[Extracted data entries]
[Start of section]
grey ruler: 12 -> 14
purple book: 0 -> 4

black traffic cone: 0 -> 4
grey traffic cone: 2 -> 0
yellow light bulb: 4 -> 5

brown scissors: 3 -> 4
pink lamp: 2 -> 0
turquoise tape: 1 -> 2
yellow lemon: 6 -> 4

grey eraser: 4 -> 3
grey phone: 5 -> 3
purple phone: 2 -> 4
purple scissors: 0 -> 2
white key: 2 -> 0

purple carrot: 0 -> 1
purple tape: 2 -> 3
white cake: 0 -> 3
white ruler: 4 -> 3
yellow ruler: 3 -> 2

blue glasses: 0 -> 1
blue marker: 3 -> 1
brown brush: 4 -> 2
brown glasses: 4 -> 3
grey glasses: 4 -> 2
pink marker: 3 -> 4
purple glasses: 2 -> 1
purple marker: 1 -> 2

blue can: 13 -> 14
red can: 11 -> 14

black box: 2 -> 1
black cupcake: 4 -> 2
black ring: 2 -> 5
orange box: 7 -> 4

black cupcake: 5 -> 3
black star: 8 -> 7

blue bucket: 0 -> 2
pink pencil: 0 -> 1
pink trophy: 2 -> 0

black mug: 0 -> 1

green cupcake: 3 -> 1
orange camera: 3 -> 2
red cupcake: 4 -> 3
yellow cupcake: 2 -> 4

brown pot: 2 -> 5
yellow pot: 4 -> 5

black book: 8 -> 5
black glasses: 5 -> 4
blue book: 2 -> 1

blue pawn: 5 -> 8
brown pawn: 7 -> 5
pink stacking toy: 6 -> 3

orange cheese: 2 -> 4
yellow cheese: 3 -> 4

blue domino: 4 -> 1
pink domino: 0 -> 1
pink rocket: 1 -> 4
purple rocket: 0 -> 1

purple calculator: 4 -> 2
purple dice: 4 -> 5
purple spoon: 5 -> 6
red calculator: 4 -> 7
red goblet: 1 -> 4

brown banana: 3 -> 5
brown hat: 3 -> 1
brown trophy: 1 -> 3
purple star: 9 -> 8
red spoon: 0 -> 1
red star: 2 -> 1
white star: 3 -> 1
[End of section]
## What this task involves
For the entries above, transcribe precisely the lines from the one with "brown trophy: 1 -> 3" through the end, including both.

## Response
brown trophy: 1 -> 3
purple star: 9 -> 8
red spoon: 0 -> 1
red star: 2 -> 1
white star: 3 -> 1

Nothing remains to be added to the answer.